Shape transformation data
• • • • •

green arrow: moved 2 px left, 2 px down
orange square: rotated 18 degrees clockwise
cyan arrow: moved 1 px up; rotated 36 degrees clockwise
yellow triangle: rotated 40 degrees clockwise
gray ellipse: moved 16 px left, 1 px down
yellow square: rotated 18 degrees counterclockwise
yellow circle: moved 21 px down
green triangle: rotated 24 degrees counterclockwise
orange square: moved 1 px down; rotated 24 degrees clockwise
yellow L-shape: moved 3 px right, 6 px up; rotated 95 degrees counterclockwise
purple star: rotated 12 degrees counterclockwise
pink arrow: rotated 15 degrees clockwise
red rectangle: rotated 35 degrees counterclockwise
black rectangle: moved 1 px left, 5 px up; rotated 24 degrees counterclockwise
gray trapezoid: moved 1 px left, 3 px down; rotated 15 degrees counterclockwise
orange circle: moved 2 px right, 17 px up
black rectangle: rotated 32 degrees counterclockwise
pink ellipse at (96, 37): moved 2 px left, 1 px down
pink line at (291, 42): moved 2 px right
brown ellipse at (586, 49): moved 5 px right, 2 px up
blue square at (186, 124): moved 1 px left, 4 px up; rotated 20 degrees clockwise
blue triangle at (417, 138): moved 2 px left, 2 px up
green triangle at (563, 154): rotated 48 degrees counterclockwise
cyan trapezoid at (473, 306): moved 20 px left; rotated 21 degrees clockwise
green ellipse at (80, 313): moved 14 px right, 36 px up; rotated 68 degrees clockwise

• • • • •

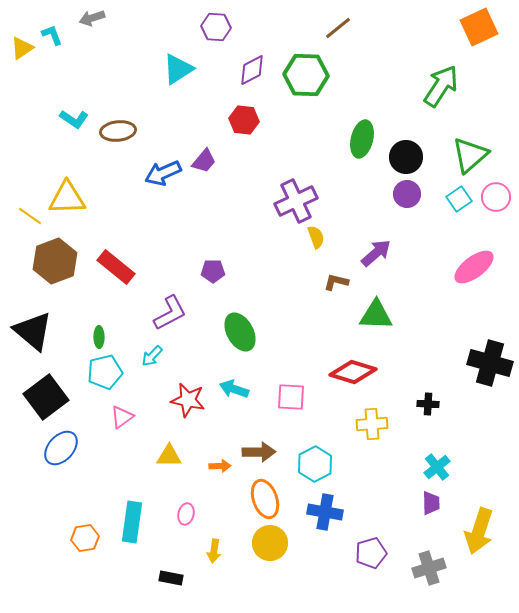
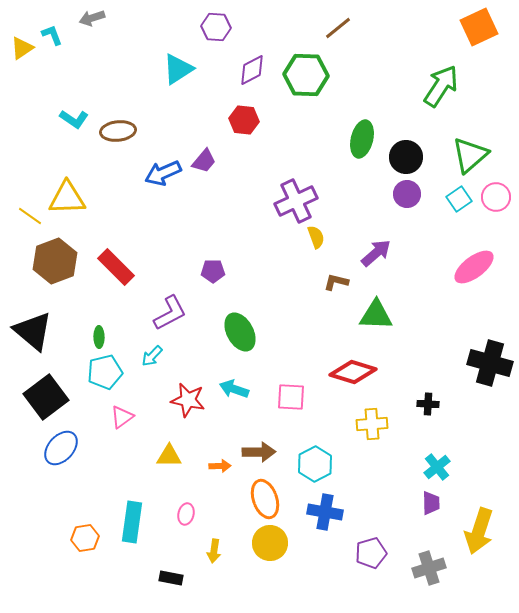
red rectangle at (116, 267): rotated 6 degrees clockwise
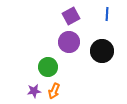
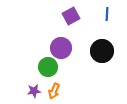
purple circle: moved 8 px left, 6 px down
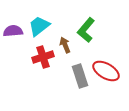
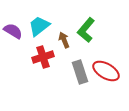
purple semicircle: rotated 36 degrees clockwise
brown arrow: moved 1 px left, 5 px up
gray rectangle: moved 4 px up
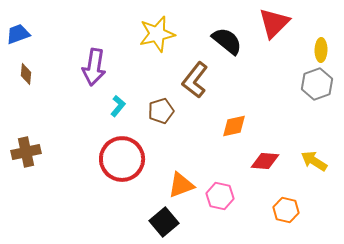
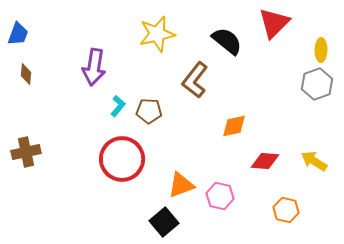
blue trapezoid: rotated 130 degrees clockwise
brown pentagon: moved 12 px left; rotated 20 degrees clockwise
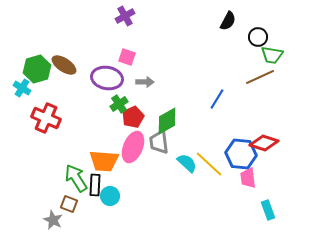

• • • • •

> [WHAT IS EXPECTED]:
Print, without alteration, only the lines above between the one holding "gray ellipse: moved 16 px left, 1 px down" and the one holding "black rectangle: moved", inclusive.

> [RESULT FOR THIS EXERCISE]:
gray ellipse: moved 16 px left, 1 px down
yellow square: rotated 18 degrees counterclockwise
yellow circle: moved 21 px down
green triangle: rotated 24 degrees counterclockwise
orange square: moved 1 px down; rotated 24 degrees clockwise
yellow L-shape: moved 3 px right, 6 px up; rotated 95 degrees counterclockwise
purple star: rotated 12 degrees counterclockwise
pink arrow: rotated 15 degrees clockwise
red rectangle: rotated 35 degrees counterclockwise
black rectangle: moved 1 px left, 5 px up; rotated 24 degrees counterclockwise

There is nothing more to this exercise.